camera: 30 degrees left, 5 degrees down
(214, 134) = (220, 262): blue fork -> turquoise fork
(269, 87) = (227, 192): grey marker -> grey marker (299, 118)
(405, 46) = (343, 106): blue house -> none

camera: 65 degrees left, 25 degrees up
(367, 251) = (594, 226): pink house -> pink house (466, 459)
==
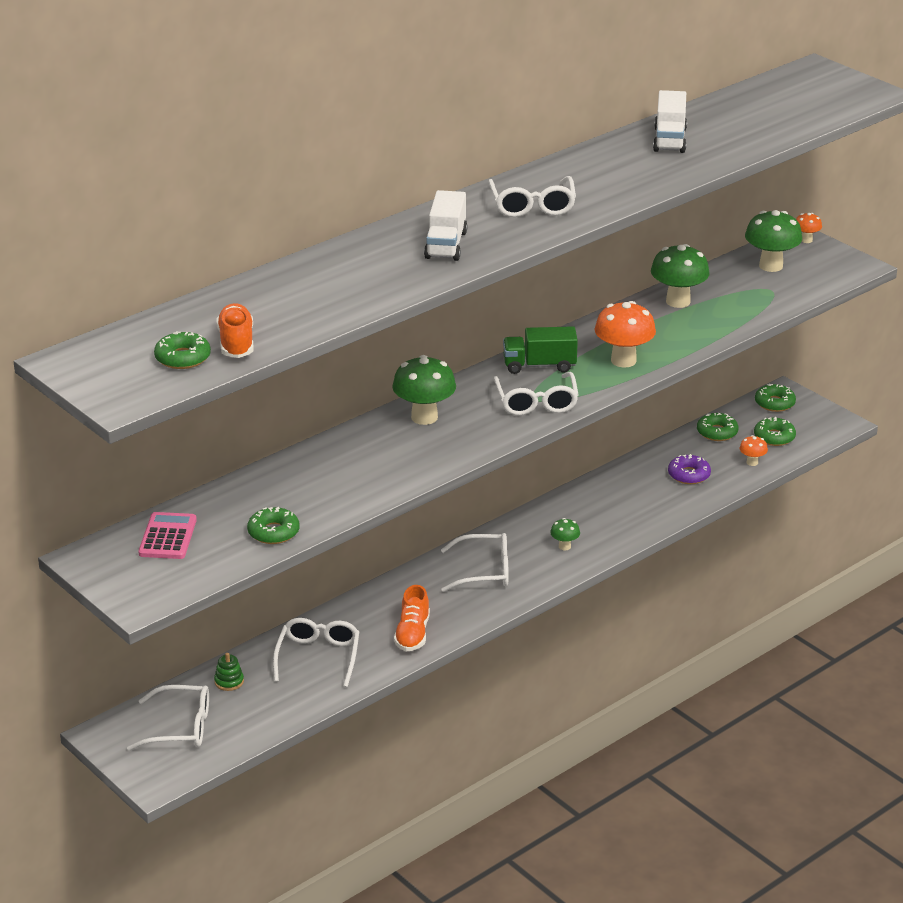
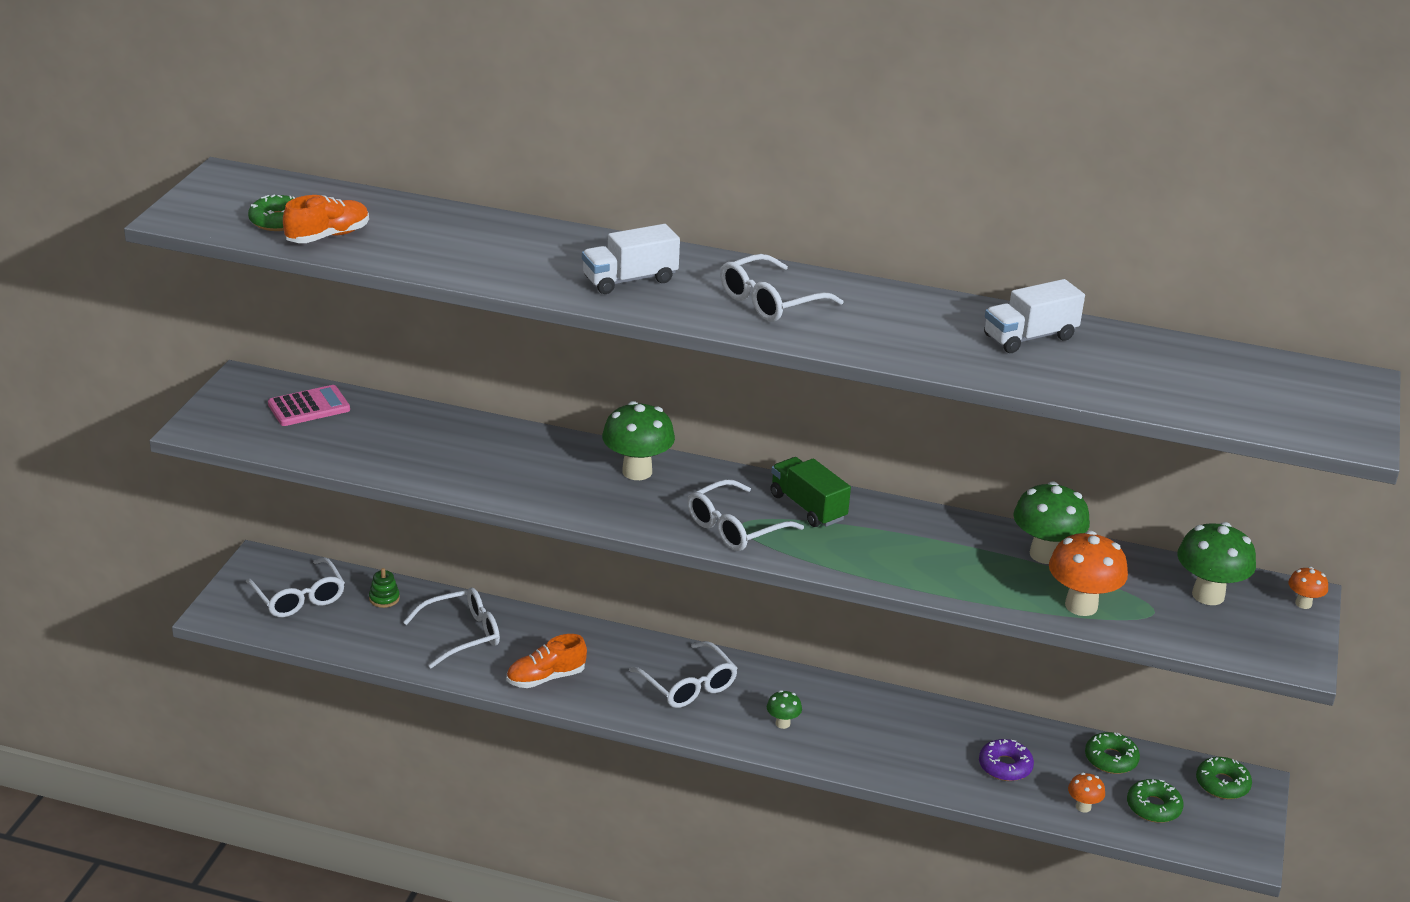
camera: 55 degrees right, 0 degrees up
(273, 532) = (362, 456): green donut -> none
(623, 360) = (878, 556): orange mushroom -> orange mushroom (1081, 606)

What you have to do: Starting at the line that contains "(405, 46) = (343, 106): blue house -> none" and stopping after the line that contains "(367, 251) = (594, 226): pink", write out every line exactly as it appears above, and no other line.

Output of the task:
(405, 46) = (343, 106): blue house -> none

camera: 65 degrees left, 25 degrees up
(367, 251) = (594, 226): pink house -> pink house (466, 459)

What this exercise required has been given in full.